_Before-and-after object listings_
*** Begin section ***

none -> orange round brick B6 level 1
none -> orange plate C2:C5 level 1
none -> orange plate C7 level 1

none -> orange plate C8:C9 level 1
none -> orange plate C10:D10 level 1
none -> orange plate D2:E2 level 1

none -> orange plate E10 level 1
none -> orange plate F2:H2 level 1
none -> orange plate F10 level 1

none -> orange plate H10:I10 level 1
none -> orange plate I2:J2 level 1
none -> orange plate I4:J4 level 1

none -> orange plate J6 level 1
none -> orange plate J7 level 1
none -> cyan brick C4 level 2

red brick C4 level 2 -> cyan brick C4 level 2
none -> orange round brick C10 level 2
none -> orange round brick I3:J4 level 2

*** End section ***
*** Begin section ***

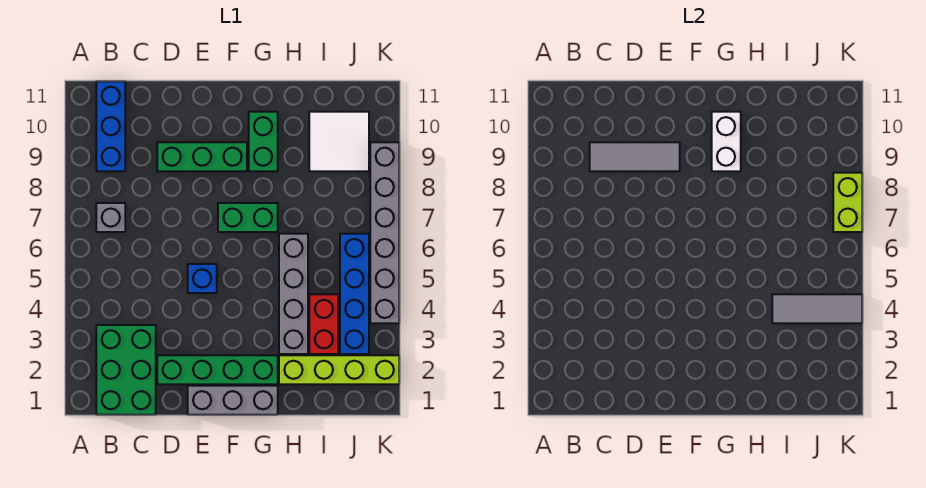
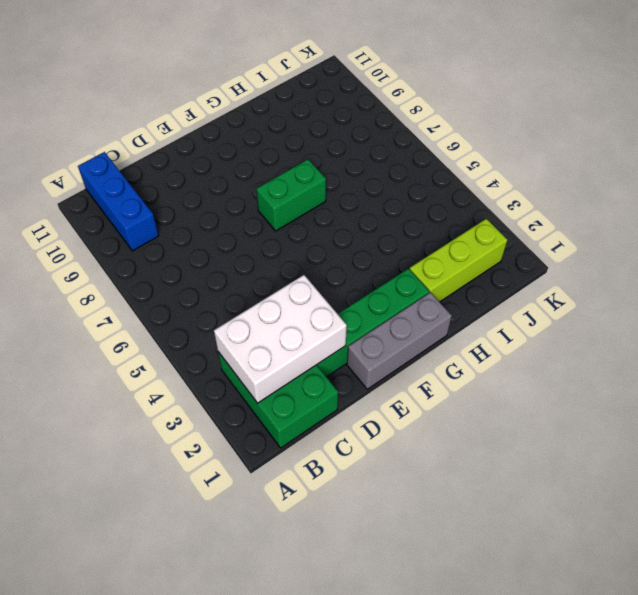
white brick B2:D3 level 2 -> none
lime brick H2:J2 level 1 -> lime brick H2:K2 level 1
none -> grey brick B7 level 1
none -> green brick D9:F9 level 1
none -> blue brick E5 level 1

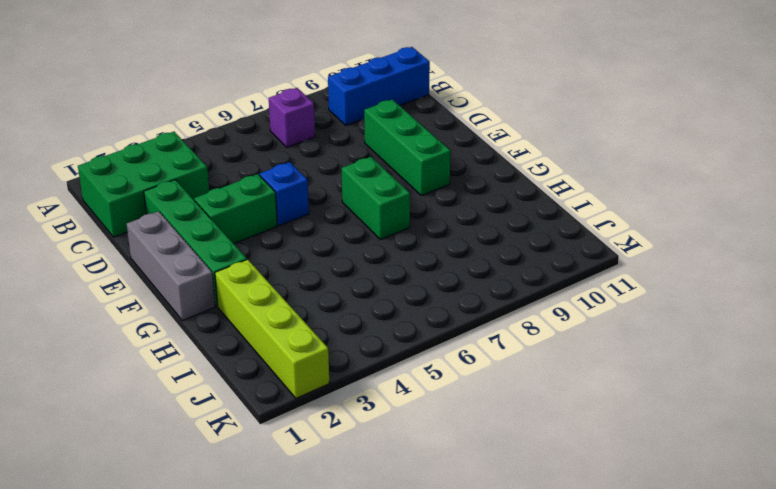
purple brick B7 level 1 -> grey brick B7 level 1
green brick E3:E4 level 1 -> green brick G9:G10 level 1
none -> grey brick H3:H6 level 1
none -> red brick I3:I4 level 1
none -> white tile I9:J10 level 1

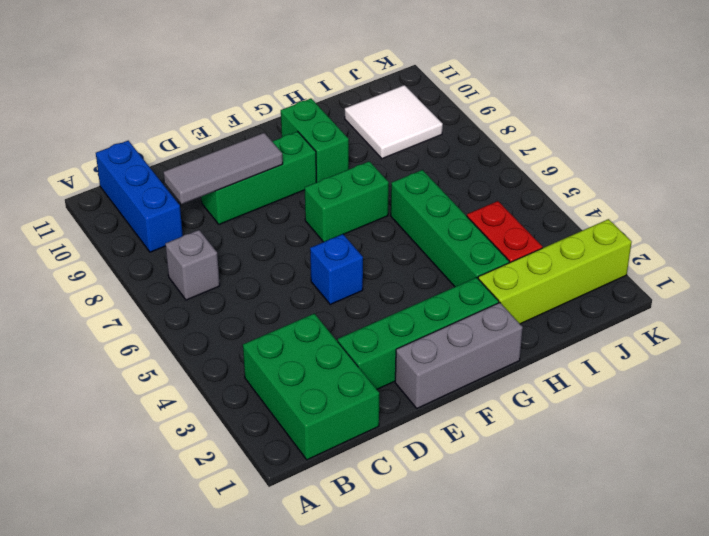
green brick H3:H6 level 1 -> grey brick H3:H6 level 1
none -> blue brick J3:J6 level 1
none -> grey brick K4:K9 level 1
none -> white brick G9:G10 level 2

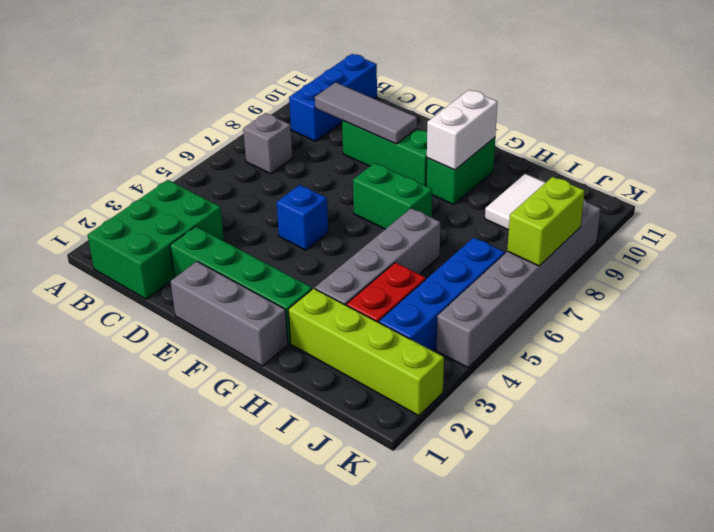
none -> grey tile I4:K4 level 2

*** End section ***

Would you copy, unchanged, the stretch of the records above that begins at the line containing "none -> orange plate F2:H2 level 1" and ends at the line containing "none -> orange round brick I3:J4 level 2", and only that?

none -> orange plate F2:H2 level 1
none -> orange plate F10 level 1

none -> orange plate H10:I10 level 1
none -> orange plate I2:J2 level 1
none -> orange plate I4:J4 level 1

none -> orange plate J6 level 1
none -> orange plate J7 level 1
none -> cyan brick C4 level 2

red brick C4 level 2 -> cyan brick C4 level 2
none -> orange round brick C10 level 2
none -> orange round brick I3:J4 level 2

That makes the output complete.